Data records:
***
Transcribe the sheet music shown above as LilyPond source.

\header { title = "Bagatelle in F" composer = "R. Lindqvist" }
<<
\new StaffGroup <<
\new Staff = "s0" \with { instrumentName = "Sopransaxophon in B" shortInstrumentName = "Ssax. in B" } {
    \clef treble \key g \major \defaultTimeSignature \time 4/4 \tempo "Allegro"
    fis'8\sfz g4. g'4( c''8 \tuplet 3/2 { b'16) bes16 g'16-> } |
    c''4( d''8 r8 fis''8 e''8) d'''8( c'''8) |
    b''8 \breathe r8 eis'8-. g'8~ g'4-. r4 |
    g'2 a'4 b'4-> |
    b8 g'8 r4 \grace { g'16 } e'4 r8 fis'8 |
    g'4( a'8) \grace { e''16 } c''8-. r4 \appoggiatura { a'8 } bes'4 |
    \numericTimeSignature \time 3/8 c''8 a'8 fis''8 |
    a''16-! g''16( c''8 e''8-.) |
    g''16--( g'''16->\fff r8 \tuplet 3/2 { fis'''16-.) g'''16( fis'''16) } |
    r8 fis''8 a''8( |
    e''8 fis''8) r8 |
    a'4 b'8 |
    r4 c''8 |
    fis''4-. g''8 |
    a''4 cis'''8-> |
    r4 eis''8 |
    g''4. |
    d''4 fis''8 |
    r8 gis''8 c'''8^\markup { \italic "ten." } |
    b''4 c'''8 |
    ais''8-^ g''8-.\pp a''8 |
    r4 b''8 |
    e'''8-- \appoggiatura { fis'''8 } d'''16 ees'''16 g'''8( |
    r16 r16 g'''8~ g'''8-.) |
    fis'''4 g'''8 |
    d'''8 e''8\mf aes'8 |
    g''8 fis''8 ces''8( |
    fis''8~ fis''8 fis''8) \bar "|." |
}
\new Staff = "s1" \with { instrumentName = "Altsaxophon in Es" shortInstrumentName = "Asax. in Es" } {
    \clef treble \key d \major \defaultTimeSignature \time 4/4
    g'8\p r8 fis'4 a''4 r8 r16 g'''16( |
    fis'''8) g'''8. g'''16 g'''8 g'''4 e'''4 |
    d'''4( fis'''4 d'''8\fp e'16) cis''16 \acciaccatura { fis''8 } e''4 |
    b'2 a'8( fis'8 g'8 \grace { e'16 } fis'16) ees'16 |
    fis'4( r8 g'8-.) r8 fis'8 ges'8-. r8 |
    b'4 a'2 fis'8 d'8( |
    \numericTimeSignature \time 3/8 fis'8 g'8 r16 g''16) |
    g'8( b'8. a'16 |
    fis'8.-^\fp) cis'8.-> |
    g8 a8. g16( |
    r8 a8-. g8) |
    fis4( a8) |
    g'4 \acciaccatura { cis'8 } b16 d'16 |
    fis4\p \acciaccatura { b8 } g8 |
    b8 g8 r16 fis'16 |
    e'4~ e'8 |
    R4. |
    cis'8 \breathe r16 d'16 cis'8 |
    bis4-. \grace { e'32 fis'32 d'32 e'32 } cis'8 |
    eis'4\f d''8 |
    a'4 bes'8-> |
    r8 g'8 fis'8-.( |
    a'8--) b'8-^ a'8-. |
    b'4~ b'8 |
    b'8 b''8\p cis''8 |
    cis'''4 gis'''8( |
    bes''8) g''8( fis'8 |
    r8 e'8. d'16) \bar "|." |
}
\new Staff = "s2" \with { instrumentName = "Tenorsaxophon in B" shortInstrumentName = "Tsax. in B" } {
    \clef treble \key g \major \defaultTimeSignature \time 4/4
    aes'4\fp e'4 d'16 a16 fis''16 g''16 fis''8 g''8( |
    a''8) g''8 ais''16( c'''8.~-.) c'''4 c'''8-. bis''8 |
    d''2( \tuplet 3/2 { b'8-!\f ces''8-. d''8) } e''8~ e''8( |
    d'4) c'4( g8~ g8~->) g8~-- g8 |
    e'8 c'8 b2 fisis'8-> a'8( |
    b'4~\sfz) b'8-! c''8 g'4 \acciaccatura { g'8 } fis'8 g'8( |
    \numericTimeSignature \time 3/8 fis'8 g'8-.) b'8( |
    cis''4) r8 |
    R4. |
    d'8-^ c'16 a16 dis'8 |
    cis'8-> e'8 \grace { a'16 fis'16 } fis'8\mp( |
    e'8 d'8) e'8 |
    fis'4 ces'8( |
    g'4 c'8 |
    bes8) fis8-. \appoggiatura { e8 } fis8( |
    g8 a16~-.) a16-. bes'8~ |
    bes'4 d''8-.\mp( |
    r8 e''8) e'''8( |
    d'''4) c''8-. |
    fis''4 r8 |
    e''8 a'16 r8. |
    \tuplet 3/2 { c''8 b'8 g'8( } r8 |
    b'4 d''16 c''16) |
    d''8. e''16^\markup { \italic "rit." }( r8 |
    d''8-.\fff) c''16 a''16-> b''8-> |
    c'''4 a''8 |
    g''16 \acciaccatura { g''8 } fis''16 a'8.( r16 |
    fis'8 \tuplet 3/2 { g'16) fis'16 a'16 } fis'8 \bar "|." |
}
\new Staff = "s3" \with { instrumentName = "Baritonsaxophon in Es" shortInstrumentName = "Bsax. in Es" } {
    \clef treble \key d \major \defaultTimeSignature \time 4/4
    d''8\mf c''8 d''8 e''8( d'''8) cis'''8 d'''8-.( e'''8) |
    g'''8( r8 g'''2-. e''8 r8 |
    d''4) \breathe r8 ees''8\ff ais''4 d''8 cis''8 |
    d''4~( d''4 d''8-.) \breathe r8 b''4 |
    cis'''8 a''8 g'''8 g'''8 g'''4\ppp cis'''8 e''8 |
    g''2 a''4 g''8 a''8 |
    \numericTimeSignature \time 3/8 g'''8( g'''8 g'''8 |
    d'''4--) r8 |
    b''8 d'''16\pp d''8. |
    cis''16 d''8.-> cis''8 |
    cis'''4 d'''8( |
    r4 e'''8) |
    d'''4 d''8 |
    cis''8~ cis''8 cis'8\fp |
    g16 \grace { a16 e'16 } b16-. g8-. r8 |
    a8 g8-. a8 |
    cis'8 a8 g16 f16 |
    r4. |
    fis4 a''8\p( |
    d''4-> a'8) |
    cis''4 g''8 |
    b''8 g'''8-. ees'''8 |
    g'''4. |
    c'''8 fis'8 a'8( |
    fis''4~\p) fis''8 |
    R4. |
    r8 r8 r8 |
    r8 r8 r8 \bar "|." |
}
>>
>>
***
GOAL ▸ Copy out each line of the material above that contains the string "tuplet".

RESULT ▸
    fis'8\sfz g4. g'4( c''8 \tuplet 3/2 { b'16) bes16 g'16-> } |
    g''16--( g'''16->\fff r8 \tuplet 3/2 { fis'''16-.) g'''16( fis'''16) } |
    d''2( \tuplet 3/2 { b'8-!\f ces''8-. d''8) } e''8~ e''8( |
    \tuplet 3/2 { c''8 b'8 g'8( } r8 |
    fis'8 \tuplet 3/2 { g'16) fis'16 a'16 } fis'8 \bar "|." |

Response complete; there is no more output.